Exercise directions: In the records below, find the line containing "C1: 15nF (+9V, GND) -> 33nF (+9V, GND)" and the line containing "U2 pin IN+: none -> J3/1"; please repeat exactly the lines from one to the other, both included, and nothing more.

Itemized modification records:
—————

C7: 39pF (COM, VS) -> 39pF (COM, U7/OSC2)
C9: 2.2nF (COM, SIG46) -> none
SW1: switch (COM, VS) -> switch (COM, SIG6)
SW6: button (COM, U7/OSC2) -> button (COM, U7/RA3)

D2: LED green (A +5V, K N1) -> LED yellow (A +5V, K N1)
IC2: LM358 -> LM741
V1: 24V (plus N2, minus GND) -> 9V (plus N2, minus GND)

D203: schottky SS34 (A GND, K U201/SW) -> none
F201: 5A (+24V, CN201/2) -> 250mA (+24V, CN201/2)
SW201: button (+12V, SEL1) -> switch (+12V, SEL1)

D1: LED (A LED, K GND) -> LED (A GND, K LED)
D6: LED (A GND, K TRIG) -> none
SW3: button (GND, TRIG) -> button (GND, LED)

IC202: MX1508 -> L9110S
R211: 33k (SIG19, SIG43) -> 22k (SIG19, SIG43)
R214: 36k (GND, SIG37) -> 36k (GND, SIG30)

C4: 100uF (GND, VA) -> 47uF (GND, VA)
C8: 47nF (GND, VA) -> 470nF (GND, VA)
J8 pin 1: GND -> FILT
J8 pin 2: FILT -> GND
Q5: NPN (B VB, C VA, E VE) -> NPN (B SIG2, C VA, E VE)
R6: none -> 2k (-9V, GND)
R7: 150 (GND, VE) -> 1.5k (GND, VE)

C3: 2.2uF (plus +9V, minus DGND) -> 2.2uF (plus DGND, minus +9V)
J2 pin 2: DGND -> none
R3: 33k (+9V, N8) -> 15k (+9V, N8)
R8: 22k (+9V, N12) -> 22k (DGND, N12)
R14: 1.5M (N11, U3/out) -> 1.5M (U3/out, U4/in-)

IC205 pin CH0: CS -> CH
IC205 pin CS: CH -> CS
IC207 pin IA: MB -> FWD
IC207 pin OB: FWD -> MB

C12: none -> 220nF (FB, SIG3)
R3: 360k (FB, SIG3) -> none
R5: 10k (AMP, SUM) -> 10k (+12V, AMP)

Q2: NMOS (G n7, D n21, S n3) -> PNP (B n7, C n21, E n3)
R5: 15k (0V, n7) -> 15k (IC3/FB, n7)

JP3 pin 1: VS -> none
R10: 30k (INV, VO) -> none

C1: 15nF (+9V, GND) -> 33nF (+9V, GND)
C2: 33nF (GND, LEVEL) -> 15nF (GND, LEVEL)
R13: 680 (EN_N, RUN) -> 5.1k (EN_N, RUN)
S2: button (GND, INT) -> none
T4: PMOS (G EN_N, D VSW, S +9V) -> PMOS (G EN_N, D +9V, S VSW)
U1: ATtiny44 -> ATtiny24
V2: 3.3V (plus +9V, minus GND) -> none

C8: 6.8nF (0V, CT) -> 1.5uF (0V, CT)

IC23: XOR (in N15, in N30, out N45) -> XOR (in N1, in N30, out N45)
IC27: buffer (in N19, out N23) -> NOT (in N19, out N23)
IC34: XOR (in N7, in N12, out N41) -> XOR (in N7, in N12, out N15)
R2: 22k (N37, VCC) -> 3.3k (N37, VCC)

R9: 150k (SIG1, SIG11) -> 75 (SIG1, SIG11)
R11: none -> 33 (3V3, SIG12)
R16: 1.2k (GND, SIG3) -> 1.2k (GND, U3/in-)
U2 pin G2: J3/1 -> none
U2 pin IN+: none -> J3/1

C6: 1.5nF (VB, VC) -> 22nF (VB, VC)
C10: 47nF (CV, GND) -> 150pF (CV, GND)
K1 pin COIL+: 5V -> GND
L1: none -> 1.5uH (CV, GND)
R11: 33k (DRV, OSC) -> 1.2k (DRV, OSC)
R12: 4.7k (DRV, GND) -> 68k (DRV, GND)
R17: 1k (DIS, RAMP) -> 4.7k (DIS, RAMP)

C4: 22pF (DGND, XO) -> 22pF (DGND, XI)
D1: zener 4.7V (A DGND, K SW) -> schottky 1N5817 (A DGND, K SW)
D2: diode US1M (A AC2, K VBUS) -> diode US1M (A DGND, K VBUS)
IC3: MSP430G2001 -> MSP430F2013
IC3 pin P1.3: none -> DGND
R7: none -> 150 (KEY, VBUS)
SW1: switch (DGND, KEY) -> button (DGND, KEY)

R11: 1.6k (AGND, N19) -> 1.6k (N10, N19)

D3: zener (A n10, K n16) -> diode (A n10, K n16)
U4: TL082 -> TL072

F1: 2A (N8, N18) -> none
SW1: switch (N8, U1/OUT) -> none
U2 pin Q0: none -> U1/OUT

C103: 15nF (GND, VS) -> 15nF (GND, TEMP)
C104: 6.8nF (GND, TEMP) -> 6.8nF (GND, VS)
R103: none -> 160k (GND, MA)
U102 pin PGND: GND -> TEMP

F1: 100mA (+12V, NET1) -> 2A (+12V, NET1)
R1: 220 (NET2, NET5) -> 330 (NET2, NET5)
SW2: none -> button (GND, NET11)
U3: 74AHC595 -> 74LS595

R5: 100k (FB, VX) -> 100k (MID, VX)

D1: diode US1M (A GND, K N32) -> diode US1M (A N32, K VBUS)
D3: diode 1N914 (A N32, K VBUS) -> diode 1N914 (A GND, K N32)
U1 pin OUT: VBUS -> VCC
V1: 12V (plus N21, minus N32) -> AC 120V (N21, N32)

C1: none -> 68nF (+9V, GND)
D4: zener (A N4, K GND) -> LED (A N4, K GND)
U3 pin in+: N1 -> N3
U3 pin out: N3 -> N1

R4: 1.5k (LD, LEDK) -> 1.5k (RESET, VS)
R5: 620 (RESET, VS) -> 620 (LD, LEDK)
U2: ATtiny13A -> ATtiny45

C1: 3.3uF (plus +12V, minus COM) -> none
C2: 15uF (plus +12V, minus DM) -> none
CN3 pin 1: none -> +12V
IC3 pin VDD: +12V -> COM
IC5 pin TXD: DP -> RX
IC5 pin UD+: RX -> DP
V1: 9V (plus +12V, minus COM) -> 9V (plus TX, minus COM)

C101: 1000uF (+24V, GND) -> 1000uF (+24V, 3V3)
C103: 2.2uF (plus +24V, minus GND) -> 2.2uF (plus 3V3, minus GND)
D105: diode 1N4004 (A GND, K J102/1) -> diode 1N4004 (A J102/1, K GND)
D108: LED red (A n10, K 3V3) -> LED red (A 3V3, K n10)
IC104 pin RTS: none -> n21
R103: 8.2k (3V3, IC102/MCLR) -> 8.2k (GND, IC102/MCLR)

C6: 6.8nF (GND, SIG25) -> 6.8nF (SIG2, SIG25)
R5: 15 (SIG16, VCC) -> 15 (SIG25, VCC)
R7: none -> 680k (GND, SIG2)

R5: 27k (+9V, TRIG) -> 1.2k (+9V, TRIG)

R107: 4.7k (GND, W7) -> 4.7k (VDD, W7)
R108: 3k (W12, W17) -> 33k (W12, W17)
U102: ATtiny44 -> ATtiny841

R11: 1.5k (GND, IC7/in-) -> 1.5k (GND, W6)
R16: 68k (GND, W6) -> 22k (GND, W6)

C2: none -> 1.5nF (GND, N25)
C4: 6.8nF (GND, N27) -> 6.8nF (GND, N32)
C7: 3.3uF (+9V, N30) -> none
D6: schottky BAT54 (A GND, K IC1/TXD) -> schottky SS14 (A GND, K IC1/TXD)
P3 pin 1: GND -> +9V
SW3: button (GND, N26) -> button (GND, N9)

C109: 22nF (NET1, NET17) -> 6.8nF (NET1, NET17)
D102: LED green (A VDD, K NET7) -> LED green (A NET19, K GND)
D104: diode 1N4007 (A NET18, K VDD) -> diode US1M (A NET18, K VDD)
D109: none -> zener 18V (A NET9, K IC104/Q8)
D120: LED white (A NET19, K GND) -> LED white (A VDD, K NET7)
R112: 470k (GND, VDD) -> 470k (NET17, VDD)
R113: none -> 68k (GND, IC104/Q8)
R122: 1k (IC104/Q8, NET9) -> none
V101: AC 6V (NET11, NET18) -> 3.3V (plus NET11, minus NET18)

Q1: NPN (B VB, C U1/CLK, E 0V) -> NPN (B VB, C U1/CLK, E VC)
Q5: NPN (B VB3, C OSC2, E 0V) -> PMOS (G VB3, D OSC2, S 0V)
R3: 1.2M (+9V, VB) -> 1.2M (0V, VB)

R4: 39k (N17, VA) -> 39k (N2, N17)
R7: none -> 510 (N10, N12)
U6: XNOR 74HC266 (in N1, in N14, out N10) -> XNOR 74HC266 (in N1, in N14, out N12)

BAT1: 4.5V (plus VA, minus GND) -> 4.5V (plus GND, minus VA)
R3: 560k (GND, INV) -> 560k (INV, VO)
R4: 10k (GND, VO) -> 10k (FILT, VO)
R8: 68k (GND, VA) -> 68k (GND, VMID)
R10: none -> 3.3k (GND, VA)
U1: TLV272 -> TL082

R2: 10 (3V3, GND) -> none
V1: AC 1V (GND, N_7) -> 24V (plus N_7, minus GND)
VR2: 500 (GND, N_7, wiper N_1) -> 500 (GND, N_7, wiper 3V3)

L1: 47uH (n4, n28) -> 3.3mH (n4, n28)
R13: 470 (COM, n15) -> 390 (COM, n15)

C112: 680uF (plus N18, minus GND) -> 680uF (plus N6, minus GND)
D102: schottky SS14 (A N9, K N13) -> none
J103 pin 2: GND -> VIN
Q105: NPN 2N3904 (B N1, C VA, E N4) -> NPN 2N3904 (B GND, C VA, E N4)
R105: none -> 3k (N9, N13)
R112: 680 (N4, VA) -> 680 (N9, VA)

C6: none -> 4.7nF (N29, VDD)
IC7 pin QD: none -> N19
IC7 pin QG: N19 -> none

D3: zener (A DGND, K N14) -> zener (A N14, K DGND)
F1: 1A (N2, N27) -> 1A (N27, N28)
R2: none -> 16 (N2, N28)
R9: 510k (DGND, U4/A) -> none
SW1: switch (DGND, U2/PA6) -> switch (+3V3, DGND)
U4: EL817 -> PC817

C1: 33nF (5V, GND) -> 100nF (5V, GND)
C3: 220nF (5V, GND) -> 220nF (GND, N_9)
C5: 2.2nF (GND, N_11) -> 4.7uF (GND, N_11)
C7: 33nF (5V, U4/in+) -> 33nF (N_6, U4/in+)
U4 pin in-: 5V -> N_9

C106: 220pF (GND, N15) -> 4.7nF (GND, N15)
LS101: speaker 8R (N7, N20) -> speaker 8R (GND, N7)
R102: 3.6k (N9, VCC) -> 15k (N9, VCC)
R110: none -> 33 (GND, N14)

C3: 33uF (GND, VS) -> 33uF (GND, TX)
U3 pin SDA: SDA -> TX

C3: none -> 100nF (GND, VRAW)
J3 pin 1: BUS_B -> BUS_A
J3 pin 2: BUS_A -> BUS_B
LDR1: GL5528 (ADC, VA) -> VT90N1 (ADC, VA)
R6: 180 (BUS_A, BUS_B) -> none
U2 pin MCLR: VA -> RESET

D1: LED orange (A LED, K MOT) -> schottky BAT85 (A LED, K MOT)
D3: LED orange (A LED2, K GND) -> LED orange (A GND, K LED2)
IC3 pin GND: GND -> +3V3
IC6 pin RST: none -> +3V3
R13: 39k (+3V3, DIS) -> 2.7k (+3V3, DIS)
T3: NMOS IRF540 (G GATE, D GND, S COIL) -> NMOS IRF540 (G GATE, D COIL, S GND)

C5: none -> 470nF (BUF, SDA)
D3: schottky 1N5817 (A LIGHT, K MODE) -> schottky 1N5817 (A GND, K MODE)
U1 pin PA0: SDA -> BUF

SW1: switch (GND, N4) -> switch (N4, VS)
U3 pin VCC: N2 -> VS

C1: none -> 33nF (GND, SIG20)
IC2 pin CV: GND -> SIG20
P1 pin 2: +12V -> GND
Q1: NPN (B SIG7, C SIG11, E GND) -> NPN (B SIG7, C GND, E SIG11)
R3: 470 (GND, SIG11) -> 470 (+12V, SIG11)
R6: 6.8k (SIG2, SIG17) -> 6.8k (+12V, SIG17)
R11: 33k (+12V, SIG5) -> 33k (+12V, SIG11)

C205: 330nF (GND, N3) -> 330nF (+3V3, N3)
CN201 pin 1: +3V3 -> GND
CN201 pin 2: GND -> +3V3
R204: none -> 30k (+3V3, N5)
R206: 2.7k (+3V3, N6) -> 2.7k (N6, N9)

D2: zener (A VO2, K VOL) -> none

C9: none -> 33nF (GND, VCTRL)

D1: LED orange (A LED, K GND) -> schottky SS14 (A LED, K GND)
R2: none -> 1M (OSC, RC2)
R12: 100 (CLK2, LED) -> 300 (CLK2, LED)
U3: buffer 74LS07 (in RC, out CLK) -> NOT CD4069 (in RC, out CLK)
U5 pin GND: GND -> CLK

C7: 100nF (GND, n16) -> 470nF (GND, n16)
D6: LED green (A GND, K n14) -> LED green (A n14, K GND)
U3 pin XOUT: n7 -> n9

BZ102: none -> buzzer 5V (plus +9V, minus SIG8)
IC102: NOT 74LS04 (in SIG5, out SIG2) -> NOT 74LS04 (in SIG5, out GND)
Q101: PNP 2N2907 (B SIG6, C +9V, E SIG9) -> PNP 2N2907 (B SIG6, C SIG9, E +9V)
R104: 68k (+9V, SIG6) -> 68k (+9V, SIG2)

—————

Answer space:
C1: 15nF (+9V, GND) -> 33nF (+9V, GND)
C2: 33nF (GND, LEVEL) -> 15nF (GND, LEVEL)
R13: 680 (EN_N, RUN) -> 5.1k (EN_N, RUN)
S2: button (GND, INT) -> none
T4: PMOS (G EN_N, D VSW, S +9V) -> PMOS (G EN_N, D +9V, S VSW)
U1: ATtiny44 -> ATtiny24
V2: 3.3V (plus +9V, minus GND) -> none

C8: 6.8nF (0V, CT) -> 1.5uF (0V, CT)

IC23: XOR (in N15, in N30, out N45) -> XOR (in N1, in N30, out N45)
IC27: buffer (in N19, out N23) -> NOT (in N19, out N23)
IC34: XOR (in N7, in N12, out N41) -> XOR (in N7, in N12, out N15)
R2: 22k (N37, VCC) -> 3.3k (N37, VCC)

R9: 150k (SIG1, SIG11) -> 75 (SIG1, SIG11)
R11: none -> 33 (3V3, SIG12)
R16: 1.2k (GND, SIG3) -> 1.2k (GND, U3/in-)
U2 pin G2: J3/1 -> none
U2 pin IN+: none -> J3/1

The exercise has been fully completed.